**Task objective:**
Copy out every one of the lines below word for word, but leave the pictures out.

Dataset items
-------
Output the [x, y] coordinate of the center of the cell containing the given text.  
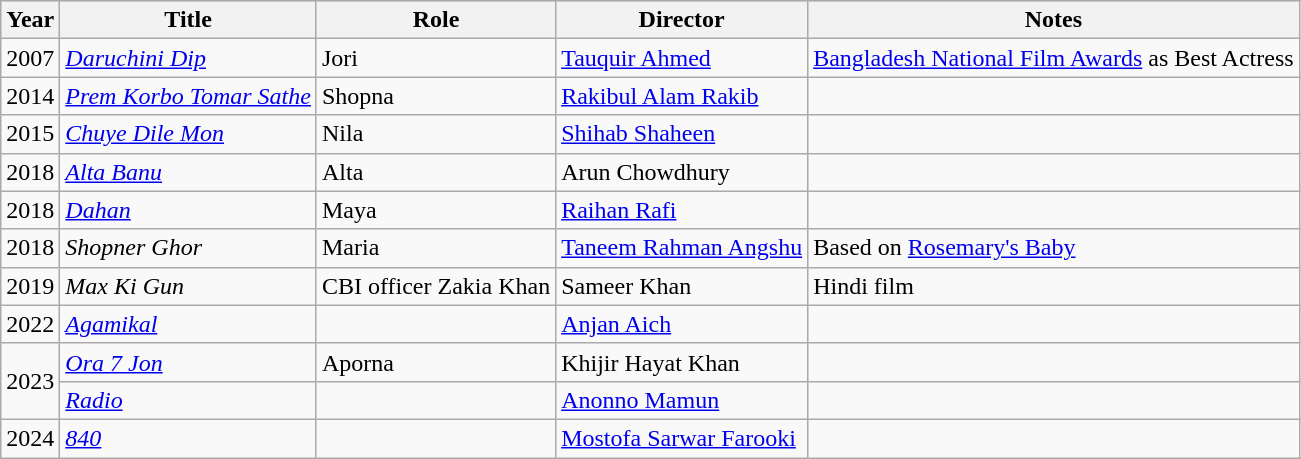
Alta Banu [188, 172]
Chuye Dile Mon [188, 134]
Arun Chowdhury [682, 172]
Anonno Mamun [682, 400]
Based on Rosemary's Baby [1054, 248]
2014 [30, 96]
Radio [188, 400]
Dahan [188, 210]
2024 [30, 438]
Aporna [436, 362]
2007 [30, 58]
Notes [1054, 20]
2022 [30, 324]
Daruchini Dip [188, 58]
Mostofa Sarwar Farooki [682, 438]
Shopner Ghor [188, 248]
Bangladesh National Film Awards as Best Actress [1054, 58]
840 [188, 438]
Maya [436, 210]
2015 [30, 134]
Raihan Rafi [682, 210]
Prem Korbo Tomar Sathe [188, 96]
Shopna [436, 96]
Khijir Hayat Khan [682, 362]
Agamikal [188, 324]
Shihab Shaheen [682, 134]
Rakibul Alam Rakib [682, 96]
Title [188, 20]
Director [682, 20]
Max Ki Gun [188, 286]
Anjan Aich [682, 324]
Tauquir Ahmed [682, 58]
Year [30, 20]
Nila [436, 134]
2019 [30, 286]
Sameer Khan [682, 286]
CBI officer Zakia Khan [436, 286]
Jori [436, 58]
Ora 7 Jon [188, 362]
Hindi film [1054, 286]
Role [436, 20]
2023 [30, 381]
Alta [436, 172]
Maria [436, 248]
Taneem Rahman Angshu [682, 248]
Return [X, Y] of the center of cell containing provided text 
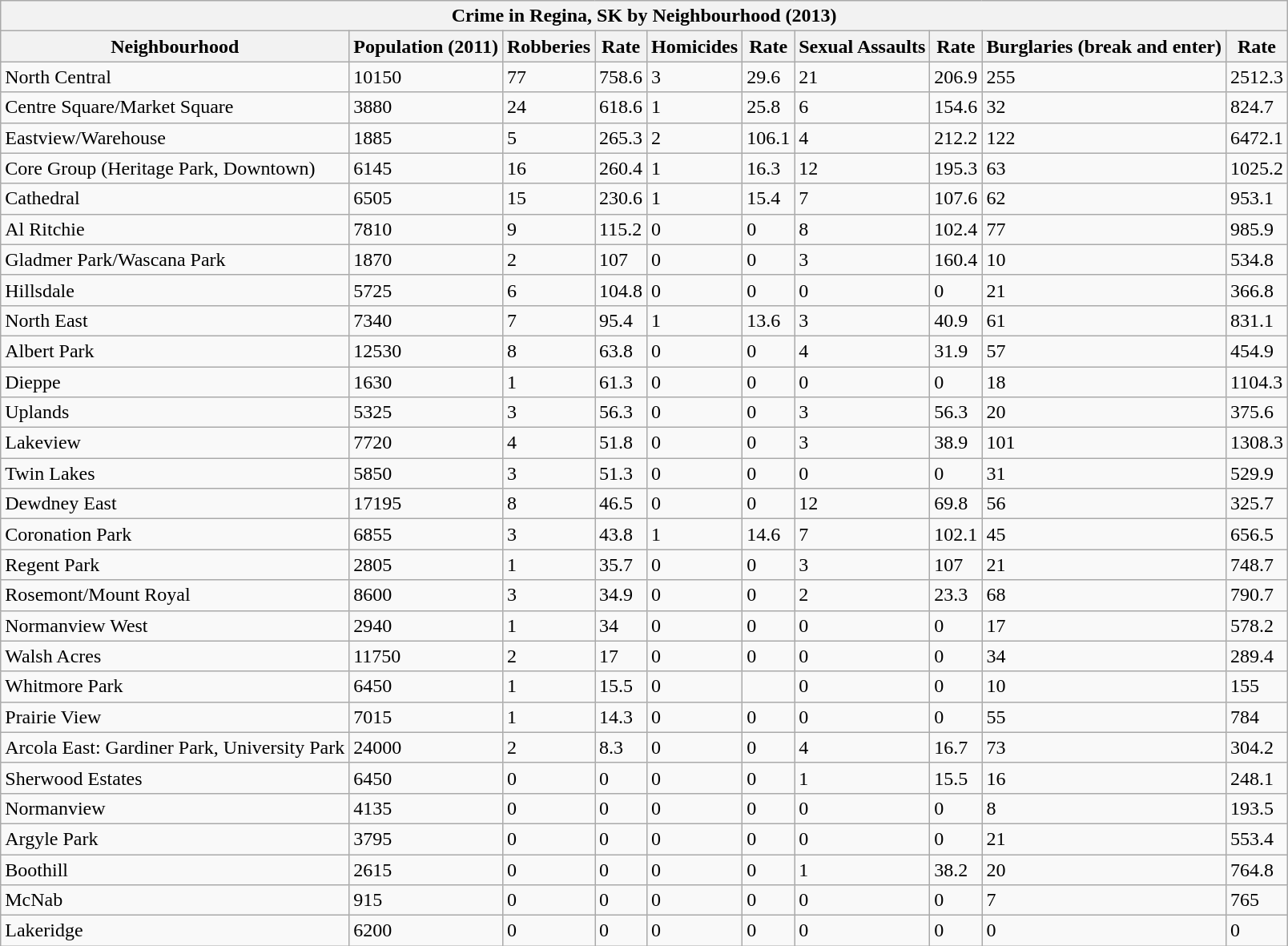
Uplands [175, 413]
366.8 [1256, 290]
23.3 [956, 595]
230.6 [622, 199]
7720 [426, 443]
8600 [426, 595]
Normanview [175, 808]
North East [175, 320]
56 [1104, 504]
63.8 [622, 351]
7810 [426, 229]
6855 [426, 534]
17195 [426, 504]
248.1 [1256, 778]
34.9 [622, 595]
2805 [426, 565]
Arcola East: Gardiner Park, University Park [175, 747]
51.3 [622, 473]
Twin Lakes [175, 473]
35.7 [622, 565]
Neighbourhood [175, 46]
206.9 [956, 77]
69.8 [956, 504]
25.8 [769, 107]
101 [1104, 443]
Burglaries (break and enter) [1104, 46]
24000 [426, 747]
38.2 [956, 869]
31.9 [956, 351]
255 [1104, 77]
10150 [426, 77]
15 [548, 199]
6145 [426, 168]
748.7 [1256, 565]
Centre Square/Market Square [175, 107]
2940 [426, 626]
953.1 [1256, 199]
160.4 [956, 260]
154.6 [956, 107]
55 [1104, 717]
15.4 [769, 199]
Albert Park [175, 351]
Dewdney East [175, 504]
Hillsdale [175, 290]
63 [1104, 168]
Core Group (Heritage Park, Downtown) [175, 168]
61.3 [622, 382]
831.1 [1256, 320]
265.3 [622, 138]
102.4 [956, 229]
Dieppe [175, 382]
7015 [426, 717]
553.4 [1256, 839]
5725 [426, 290]
Sexual Assaults [862, 46]
3880 [426, 107]
325.7 [1256, 504]
24 [548, 107]
289.4 [1256, 656]
1104.3 [1256, 382]
115.2 [622, 229]
51.8 [622, 443]
73 [1104, 747]
2615 [426, 869]
6505 [426, 199]
Normanview West [175, 626]
618.6 [622, 107]
195.3 [956, 168]
Eastview/Warehouse [175, 138]
260.4 [622, 168]
8.3 [622, 747]
Al Ritchie [175, 229]
104.8 [622, 290]
193.5 [1256, 808]
106.1 [769, 138]
12530 [426, 351]
102.1 [956, 534]
Sherwood Estates [175, 778]
Argyle Park [175, 839]
29.6 [769, 77]
824.7 [1256, 107]
14.6 [769, 534]
North Central [175, 77]
758.6 [622, 77]
57 [1104, 351]
107.6 [956, 199]
46.5 [622, 504]
1025.2 [1256, 168]
Coronation Park [175, 534]
915 [426, 900]
13.6 [769, 320]
656.5 [1256, 534]
62 [1104, 199]
765 [1256, 900]
14.3 [622, 717]
1870 [426, 260]
Prairie View [175, 717]
38.9 [956, 443]
5 [548, 138]
68 [1104, 595]
Gladmer Park/Wascana Park [175, 260]
578.2 [1256, 626]
5850 [426, 473]
784 [1256, 717]
Lakeridge [175, 931]
32 [1104, 107]
Cathedral [175, 199]
16.3 [769, 168]
3795 [426, 839]
764.8 [1256, 869]
45 [1104, 534]
122 [1104, 138]
95.4 [622, 320]
212.2 [956, 138]
31 [1104, 473]
529.9 [1256, 473]
Robberies [548, 46]
Population (2011) [426, 46]
Homicides [695, 46]
1630 [426, 382]
40.9 [956, 320]
Crime in Regina, SK by Neighbourhood (2013) [644, 16]
Boothill [175, 869]
6200 [426, 931]
1308.3 [1256, 443]
18 [1104, 382]
985.9 [1256, 229]
454.9 [1256, 351]
2512.3 [1256, 77]
790.7 [1256, 595]
6472.1 [1256, 138]
Lakeview [175, 443]
11750 [426, 656]
9 [548, 229]
534.8 [1256, 260]
Whitmore Park [175, 686]
Walsh Acres [175, 656]
Rosemont/Mount Royal [175, 595]
61 [1104, 320]
5325 [426, 413]
Regent Park [175, 565]
43.8 [622, 534]
304.2 [1256, 747]
16.7 [956, 747]
1885 [426, 138]
McNab [175, 900]
4135 [426, 808]
7340 [426, 320]
375.6 [1256, 413]
155 [1256, 686]
Scan for the cell matching the given text and deliver its (X, Y) coordinate at center. 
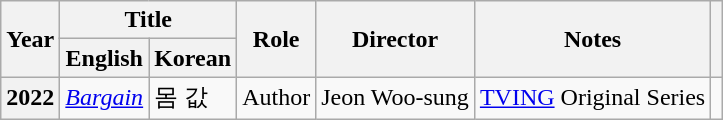
Role (276, 39)
2022 (30, 98)
Bargain (104, 98)
Notes (592, 39)
몸 값 (193, 98)
Jeon Woo-sung (396, 98)
Author (276, 98)
TVING Original Series (592, 98)
Title (148, 20)
Year (30, 39)
English (104, 58)
Director (396, 39)
Korean (193, 58)
Identify which cell holds the provided text, then report its (X, Y) central coordinate. 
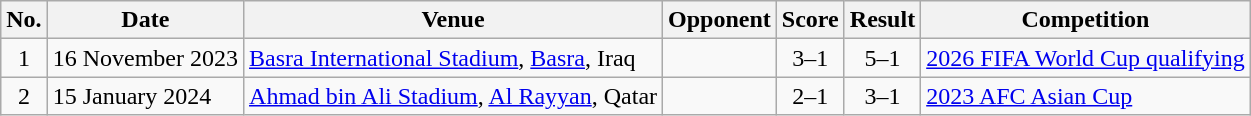
Result (882, 20)
Score (810, 20)
Venue (454, 20)
Opponent (720, 20)
5–1 (882, 58)
Basra International Stadium, Basra, Iraq (454, 58)
2 (24, 96)
2026 FIFA World Cup qualifying (1086, 58)
15 January 2024 (145, 96)
1 (24, 58)
No. (24, 20)
2023 AFC Asian Cup (1086, 96)
Date (145, 20)
2–1 (810, 96)
Ahmad bin Ali Stadium, Al Rayyan, Qatar (454, 96)
16 November 2023 (145, 58)
Competition (1086, 20)
Identify which cell holds the provided text, then report its (X, Y) central coordinate. 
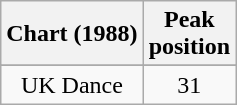
31 (189, 85)
UK Dance (72, 85)
Chart (1988) (72, 34)
Peakposition (189, 34)
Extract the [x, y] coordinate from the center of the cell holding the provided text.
-------
**Solution to the exercise:**
Output the [x, y] coordinate of the center of the cell containing the given text.  
Alta Banu [188, 172]
Chuye Dile Mon [188, 134]
Arun Chowdhury [682, 172]
Anonno Mamun [682, 400]
Based on Rosemary's Baby [1054, 248]
2014 [30, 96]
Radio [188, 400]
Dahan [188, 210]
2024 [30, 438]
Aporna [436, 362]
2007 [30, 58]
Notes [1054, 20]
2022 [30, 324]
Daruchini Dip [188, 58]
Mostofa Sarwar Farooki [682, 438]
Shopner Ghor [188, 248]
Bangladesh National Film Awards as Best Actress [1054, 58]
840 [188, 438]
Maya [436, 210]
2015 [30, 134]
Raihan Rafi [682, 210]
Prem Korbo Tomar Sathe [188, 96]
Shopna [436, 96]
Khijir Hayat Khan [682, 362]
Agamikal [188, 324]
Shihab Shaheen [682, 134]
Rakibul Alam Rakib [682, 96]
Title [188, 20]
Director [682, 20]
Max Ki Gun [188, 286]
Anjan Aich [682, 324]
Tauquir Ahmed [682, 58]
Year [30, 20]
Nila [436, 134]
2019 [30, 286]
Sameer Khan [682, 286]
CBI officer Zakia Khan [436, 286]
Jori [436, 58]
Ora 7 Jon [188, 362]
Hindi film [1054, 286]
Role [436, 20]
2023 [30, 381]
Alta [436, 172]
Maria [436, 248]
Taneem Rahman Angshu [682, 248]
Return [X, Y] of the center of cell containing provided text 
Uplands [175, 413]
366.8 [1256, 290]
23.3 [956, 595]
230.6 [622, 199]
7720 [426, 443]
8600 [426, 595]
Normanview [175, 808]
North East [175, 320]
56 [1104, 504]
63.8 [622, 351]
7810 [426, 229]
6855 [426, 534]
17195 [426, 504]
248.1 [1256, 778]
34.9 [622, 595]
2805 [426, 565]
Arcola East: Gardiner Park, University Park [175, 747]
51.3 [622, 473]
Twin Lakes [175, 473]
35.7 [622, 565]
Neighbourhood [175, 46]
206.9 [956, 77]
69.8 [956, 504]
25.8 [769, 107]
101 [1104, 443]
Burglaries (break and enter) [1104, 46]
24000 [426, 747]
38.2 [956, 869]
31.9 [956, 351]
255 [1104, 77]
10150 [426, 77]
15 [548, 199]
6145 [426, 168]
748.7 [1256, 565]
Centre Square/Market Square [175, 107]
2940 [426, 626]
953.1 [1256, 199]
160.4 [956, 260]
154.6 [956, 107]
55 [1104, 717]
15.4 [769, 199]
Albert Park [175, 351]
Dewdney East [175, 504]
Hillsdale [175, 290]
63 [1104, 168]
Core Group (Heritage Park, Downtown) [175, 168]
61.3 [622, 382]
831.1 [1256, 320]
265.3 [622, 138]
102.4 [956, 229]
Dieppe [175, 382]
7015 [426, 717]
553.4 [1256, 839]
5725 [426, 290]
Sexual Assaults [862, 46]
3880 [426, 107]
325.7 [1256, 504]
24 [548, 107]
289.4 [1256, 656]
1104.3 [1256, 382]
115.2 [622, 229]
51.8 [622, 443]
73 [1104, 747]
2615 [426, 869]
6505 [426, 199]
Normanview West [175, 626]
618.6 [622, 107]
195.3 [956, 168]
Eastview/Warehouse [175, 138]
260.4 [622, 168]
8.3 [622, 747]
Al Ritchie [175, 229]
104.8 [622, 290]
193.5 [1256, 808]
106.1 [769, 138]
12530 [426, 351]
102.1 [956, 534]
Sherwood Estates [175, 778]
Argyle Park [175, 839]
29.6 [769, 77]
824.7 [1256, 107]
14.6 [769, 534]
North Central [175, 77]
758.6 [622, 77]
57 [1104, 351]
107.6 [956, 199]
46.5 [622, 504]
1025.2 [1256, 168]
Coronation Park [175, 534]
915 [426, 900]
13.6 [769, 320]
656.5 [1256, 534]
62 [1104, 199]
765 [1256, 900]
14.3 [622, 717]
1870 [426, 260]
Prairie View [175, 717]
38.9 [956, 443]
5 [548, 138]
68 [1104, 595]
Gladmer Park/Wascana Park [175, 260]
578.2 [1256, 626]
5850 [426, 473]
784 [1256, 717]
Lakeridge [175, 931]
32 [1104, 107]
Cathedral [175, 199]
16.3 [769, 168]
3795 [426, 839]
764.8 [1256, 869]
45 [1104, 534]
122 [1104, 138]
95.4 [622, 320]
212.2 [956, 138]
31 [1104, 473]
529.9 [1256, 473]
Robberies [548, 46]
Population (2011) [426, 46]
Homicides [695, 46]
1630 [426, 382]
40.9 [956, 320]
Crime in Regina, SK by Neighbourhood (2013) [644, 16]
Boothill [175, 869]
6200 [426, 931]
1308.3 [1256, 443]
18 [1104, 382]
985.9 [1256, 229]
454.9 [1256, 351]
2512.3 [1256, 77]
790.7 [1256, 595]
6472.1 [1256, 138]
Lakeview [175, 443]
11750 [426, 656]
9 [548, 229]
534.8 [1256, 260]
Whitmore Park [175, 686]
Walsh Acres [175, 656]
Rosemont/Mount Royal [175, 595]
61 [1104, 320]
5325 [426, 413]
Regent Park [175, 565]
43.8 [622, 534]
304.2 [1256, 747]
16.7 [956, 747]
1885 [426, 138]
McNab [175, 900]
4135 [426, 808]
7340 [426, 320]
375.6 [1256, 413]
155 [1256, 686]
Scan for the cell matching the given text and deliver its (X, Y) coordinate at center. 
Role (276, 39)
2022 (30, 98)
Bargain (104, 98)
Notes (592, 39)
몸 값 (193, 98)
Jeon Woo-sung (396, 98)
Author (276, 98)
TVING Original Series (592, 98)
Title (148, 20)
Year (30, 39)
English (104, 58)
Director (396, 39)
Korean (193, 58)
Identify which cell holds the provided text, then report its (X, Y) central coordinate. 
Result (882, 20)
Score (810, 20)
Venue (454, 20)
Opponent (720, 20)
5–1 (882, 58)
Basra International Stadium, Basra, Iraq (454, 58)
2 (24, 96)
2026 FIFA World Cup qualifying (1086, 58)
15 January 2024 (145, 96)
1 (24, 58)
No. (24, 20)
2023 AFC Asian Cup (1086, 96)
Date (145, 20)
2–1 (810, 96)
Ahmad bin Ali Stadium, Al Rayyan, Qatar (454, 96)
16 November 2023 (145, 58)
Competition (1086, 20)
Identify which cell holds the provided text, then report its (X, Y) central coordinate. 
31 (189, 85)
UK Dance (72, 85)
Chart (1988) (72, 34)
Peakposition (189, 34)
Extract the [x, y] coordinate from the center of the cell holding the provided text.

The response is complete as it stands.